(Exercise instructions):
Go through the records and extract every line with the word "schottky".

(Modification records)
-- Opening Marker --
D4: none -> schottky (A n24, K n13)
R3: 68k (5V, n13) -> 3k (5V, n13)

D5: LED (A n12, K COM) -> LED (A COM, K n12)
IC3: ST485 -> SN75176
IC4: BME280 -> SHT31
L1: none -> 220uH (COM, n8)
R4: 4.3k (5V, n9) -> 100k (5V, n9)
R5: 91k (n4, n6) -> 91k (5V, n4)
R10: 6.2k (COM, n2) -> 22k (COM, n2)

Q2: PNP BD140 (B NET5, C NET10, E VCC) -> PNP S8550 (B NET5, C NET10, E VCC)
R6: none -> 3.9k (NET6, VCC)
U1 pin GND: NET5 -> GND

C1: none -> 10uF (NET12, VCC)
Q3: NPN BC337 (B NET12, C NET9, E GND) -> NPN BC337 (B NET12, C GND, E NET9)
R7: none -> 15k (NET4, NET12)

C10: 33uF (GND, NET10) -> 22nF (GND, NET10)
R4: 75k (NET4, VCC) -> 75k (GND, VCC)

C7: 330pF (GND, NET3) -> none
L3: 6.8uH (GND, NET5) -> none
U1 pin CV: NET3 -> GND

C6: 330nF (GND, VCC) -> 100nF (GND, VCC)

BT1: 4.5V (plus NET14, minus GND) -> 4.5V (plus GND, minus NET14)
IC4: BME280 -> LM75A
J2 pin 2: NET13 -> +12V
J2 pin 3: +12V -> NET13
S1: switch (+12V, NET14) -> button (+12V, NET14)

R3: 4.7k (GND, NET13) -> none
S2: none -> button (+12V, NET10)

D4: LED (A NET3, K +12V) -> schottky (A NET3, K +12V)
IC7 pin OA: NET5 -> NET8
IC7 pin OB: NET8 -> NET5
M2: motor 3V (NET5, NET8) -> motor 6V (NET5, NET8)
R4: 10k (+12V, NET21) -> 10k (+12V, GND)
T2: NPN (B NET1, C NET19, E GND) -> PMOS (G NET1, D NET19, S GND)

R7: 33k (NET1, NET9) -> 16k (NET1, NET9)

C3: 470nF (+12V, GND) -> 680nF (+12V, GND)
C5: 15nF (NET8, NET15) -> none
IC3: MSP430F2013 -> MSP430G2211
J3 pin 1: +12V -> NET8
-- Closing Marker --
(Answer to this task):
D4: none -> schottky (A n24, K n13)
D4: LED (A NET3, K +12V) -> schottky (A NET3, K +12V)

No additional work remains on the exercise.